**ACTION ITEM:** Please write out exactly the line containing "U5: LM741 -> NE5532" below and every line after it, through the last one, but leave out any pictures.
[Start of Attachment]
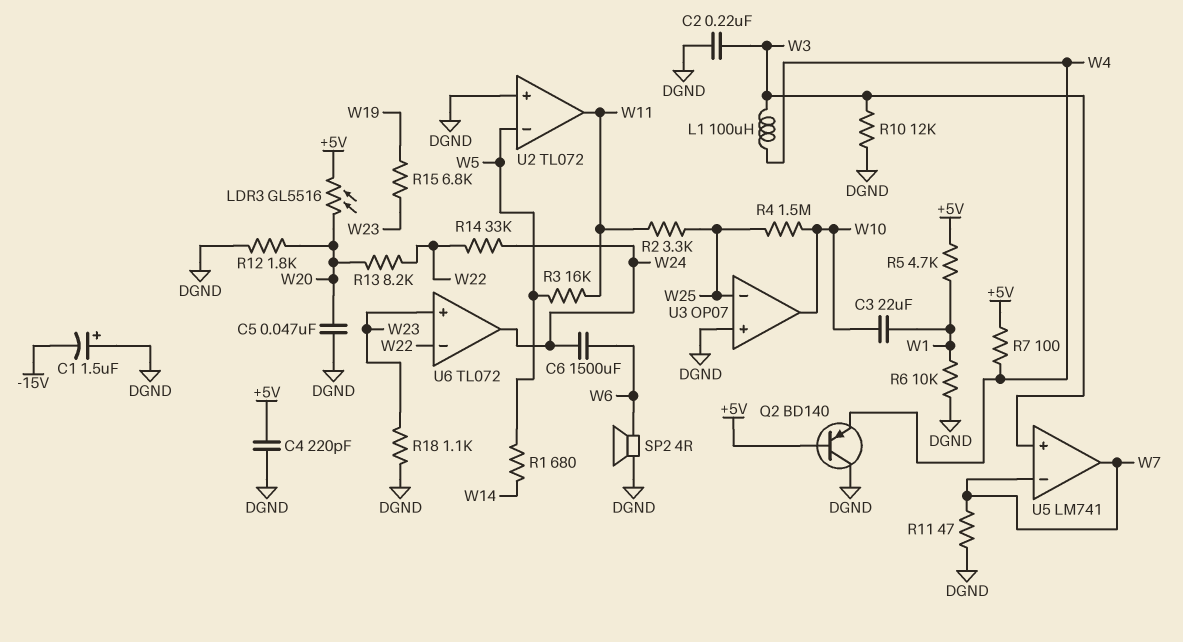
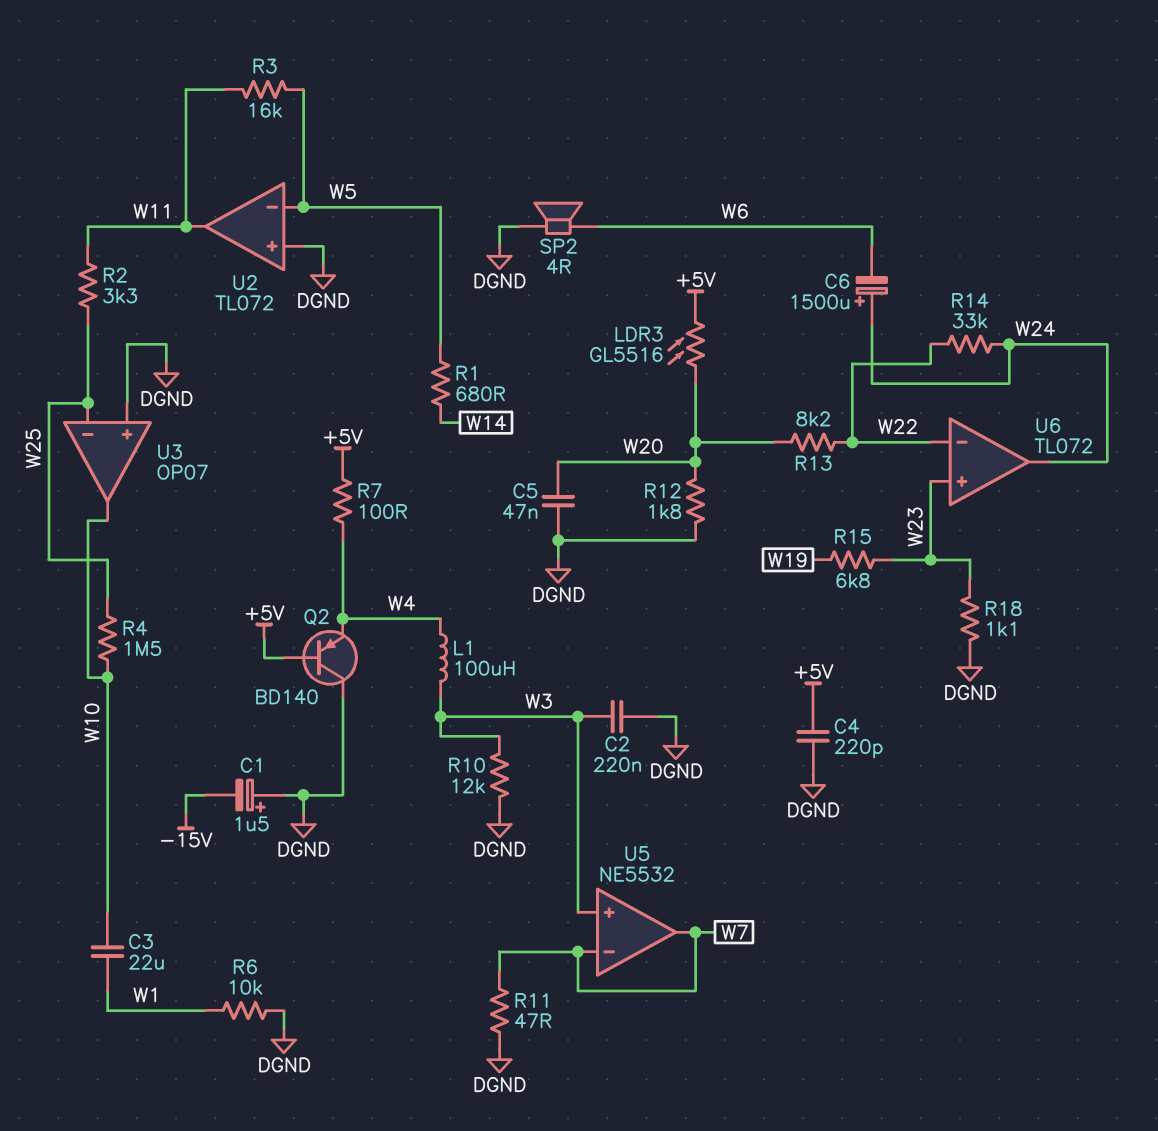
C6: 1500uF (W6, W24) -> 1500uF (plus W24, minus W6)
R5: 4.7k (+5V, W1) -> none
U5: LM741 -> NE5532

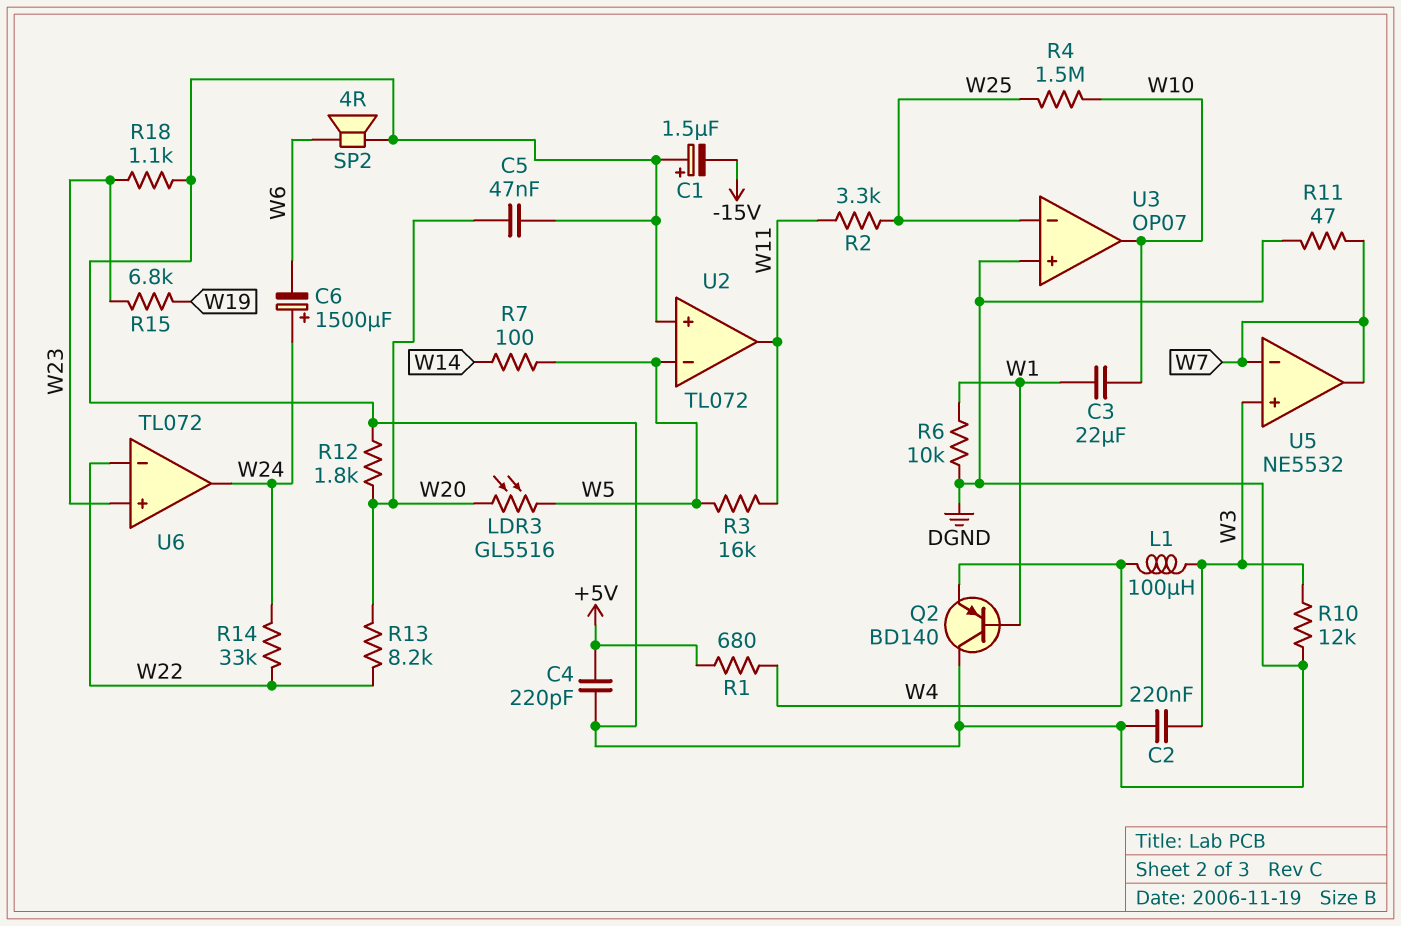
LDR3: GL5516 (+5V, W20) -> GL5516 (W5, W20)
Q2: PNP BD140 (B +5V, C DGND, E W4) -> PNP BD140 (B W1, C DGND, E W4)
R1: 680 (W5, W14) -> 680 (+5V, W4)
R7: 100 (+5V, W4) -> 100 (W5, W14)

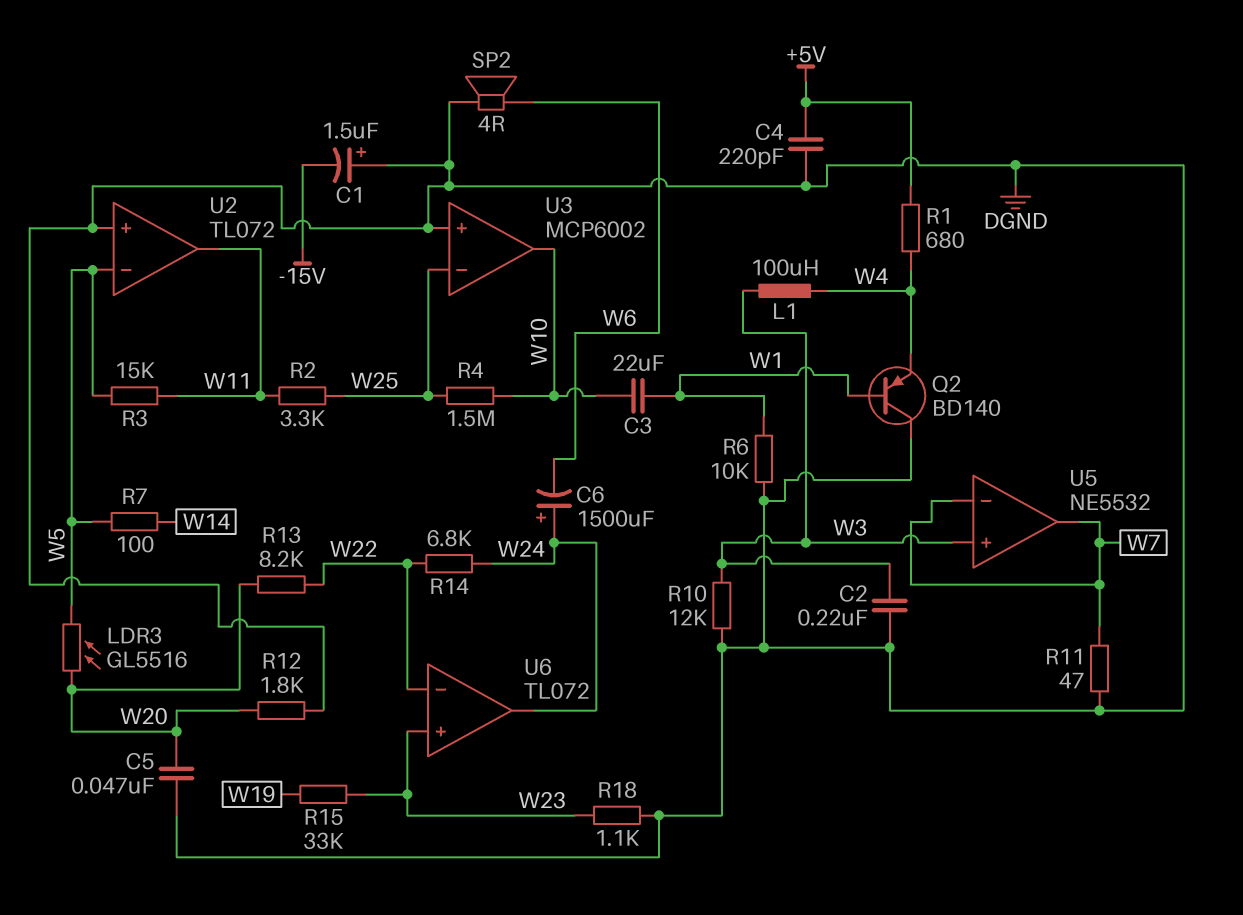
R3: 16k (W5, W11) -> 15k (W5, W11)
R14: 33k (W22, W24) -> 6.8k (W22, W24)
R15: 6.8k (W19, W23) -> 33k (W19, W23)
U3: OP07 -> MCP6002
[End of Attachment]
**RESULT OF THE TASK:**
U5: LM741 -> NE5532

LDR3: GL5516 (+5V, W20) -> GL5516 (W5, W20)
Q2: PNP BD140 (B +5V, C DGND, E W4) -> PNP BD140 (B W1, C DGND, E W4)
R1: 680 (W5, W14) -> 680 (+5V, W4)
R7: 100 (+5V, W4) -> 100 (W5, W14)

R3: 16k (W5, W11) -> 15k (W5, W11)
R14: 33k (W22, W24) -> 6.8k (W22, W24)
R15: 6.8k (W19, W23) -> 33k (W19, W23)
U3: OP07 -> MCP6002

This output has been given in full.